Every line in the entries where "yellow" is found should be copied.

[Data records]
============================================================

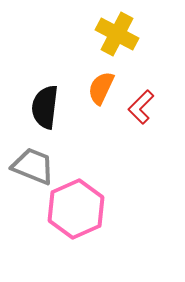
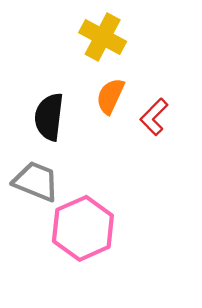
yellow cross: (117, 34) -> (103, 37), moved

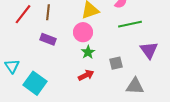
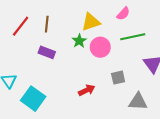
pink circle: (83, 32) -> (100, 47), moved
green star: (88, 52) -> (79, 41), moved

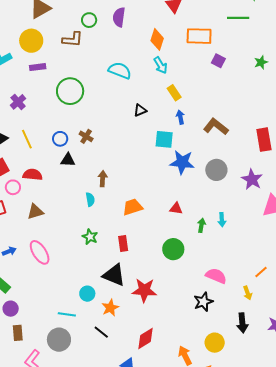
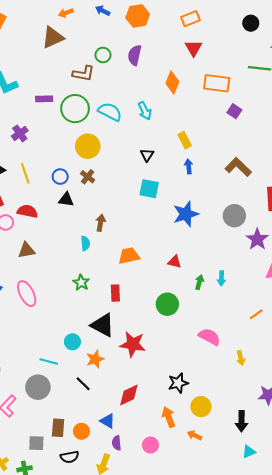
yellow circle: (31, 41) -> (88, 146), moved
cyan arrow: (160, 65) -> (145, 111), moved
cyan semicircle: (120, 71) -> (110, 112), moved
green circle: (70, 91) -> (75, 109), moved
black triangle: (140, 110) -> (147, 155), turned -40
brown L-shape: (216, 127) -> (238, 167), moved
cyan square: (164, 139) -> (149, 189), moved
blue star: (182, 162) -> (186, 214), turned -30
gray circle: (216, 170) -> (234, 216), moved
orange line: (261, 272) -> (256, 314), moved
black star: (203, 302) -> (178, 383), moved
black arrow: (242, 323) -> (242, 421), moved

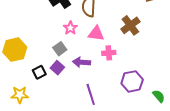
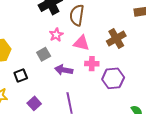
purple square: (57, 68) -> (34, 103), moved
purple hexagon: (132, 81) -> (113, 78), moved

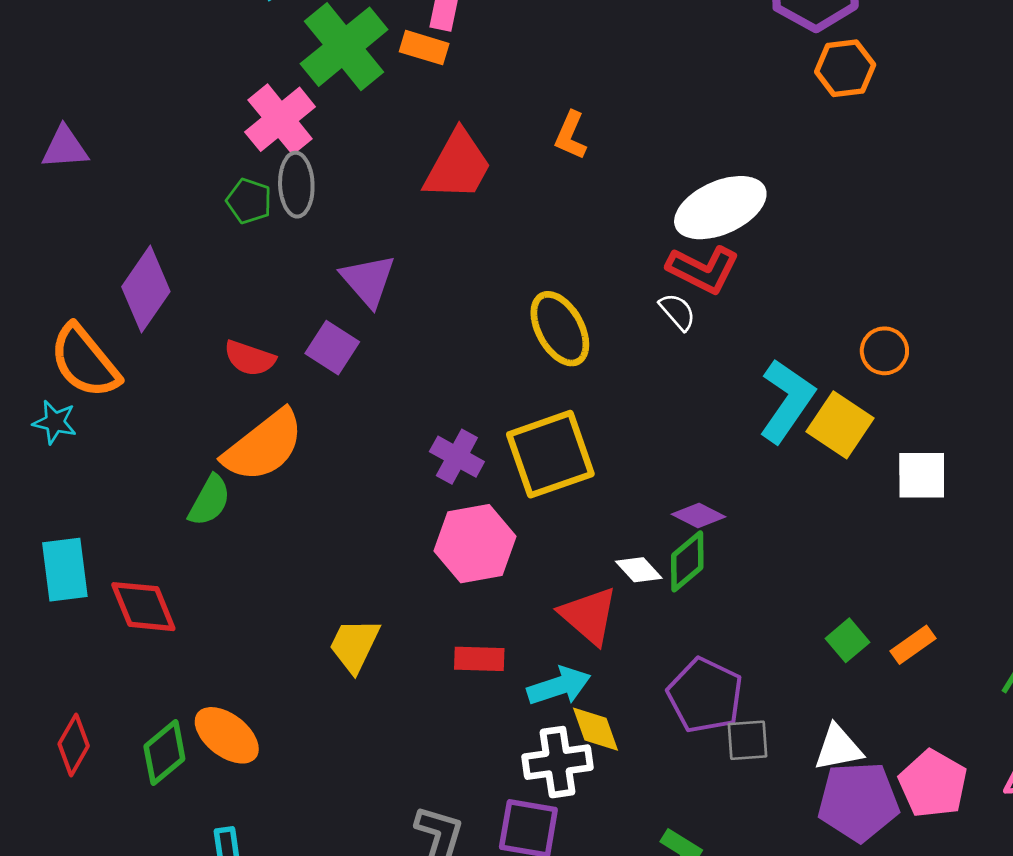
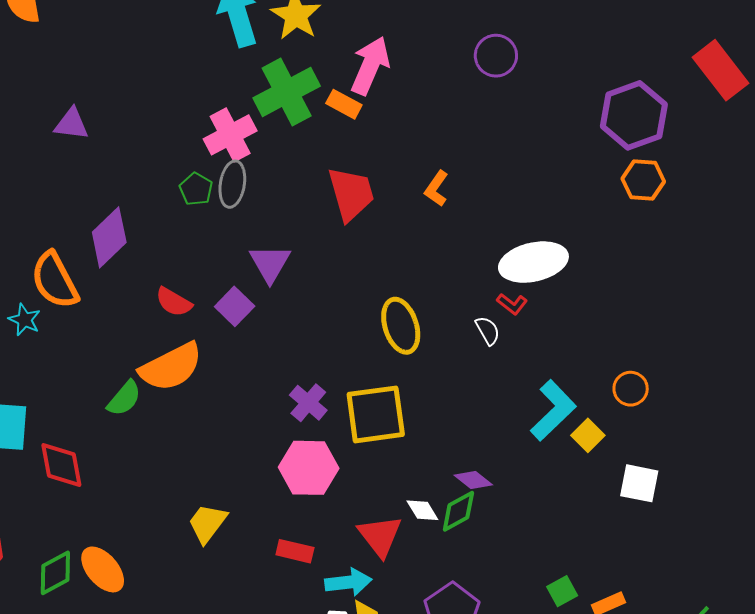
red trapezoid: (458, 165) -> (351, 194), turned -56
red L-shape: (703, 269) -> (512, 304), size x0.6
yellow square: (840, 425) -> (588, 435), size x0.7

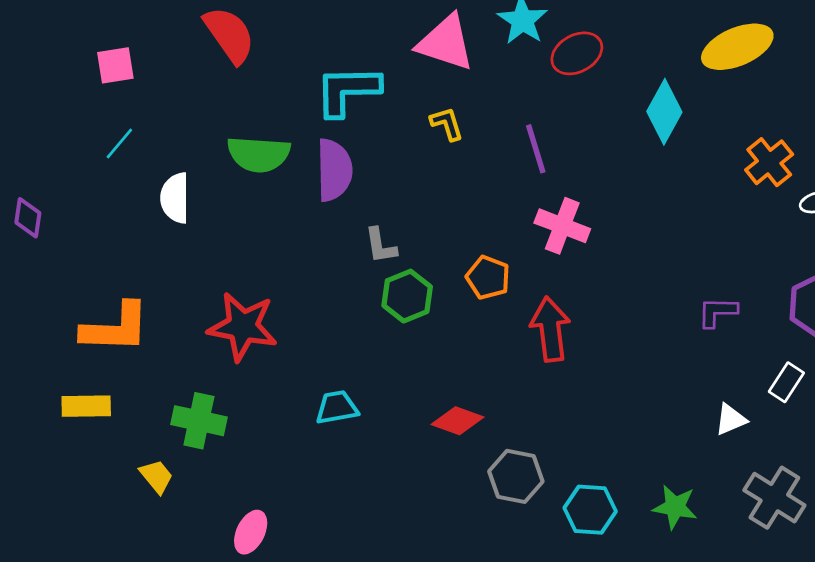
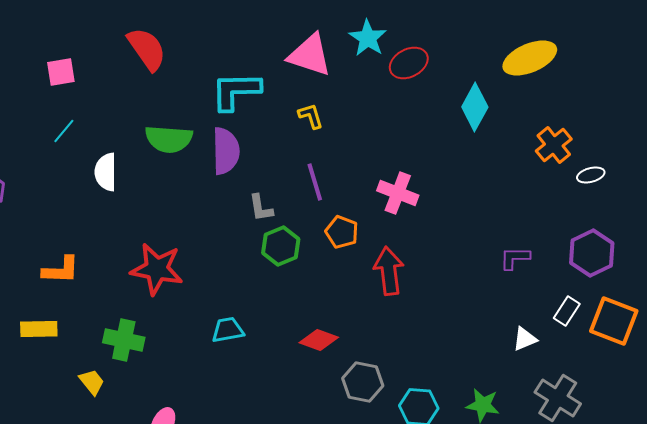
purple line: (536, 149) -> (315, 182), moved
orange L-shape: (115, 328) -> (61, 270), size x0.7

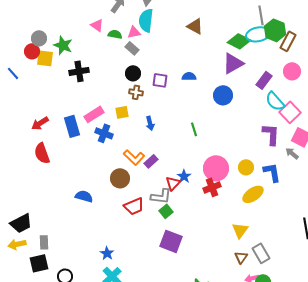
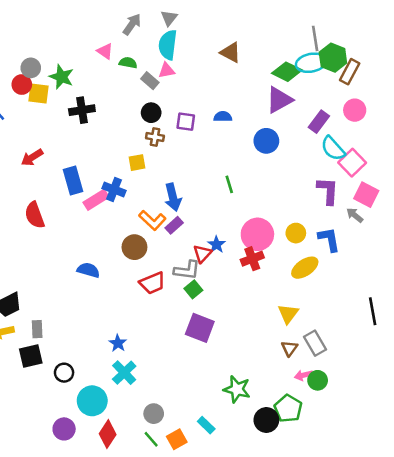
pink triangle: (134, 32) -> (166, 70), moved
pink rectangle: (94, 114) -> (96, 200), moved
red arrow: (40, 123) -> (32, 157), moved
blue arrow: (150, 123) -> (173, 197), moved, size x1.5

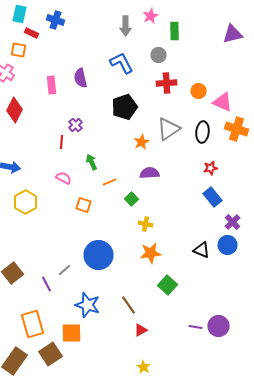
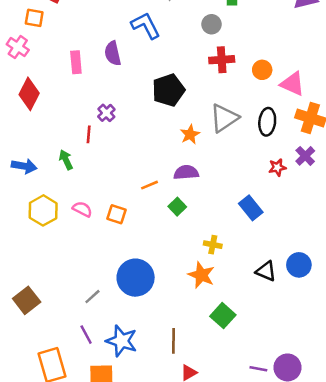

============================================================

*Problem solution:*
yellow cross: (117, 34) -> (103, 37), moved
yellow circle: (31, 41) -> (88, 146), moved
yellow square: (840, 425) -> (588, 435), size x0.7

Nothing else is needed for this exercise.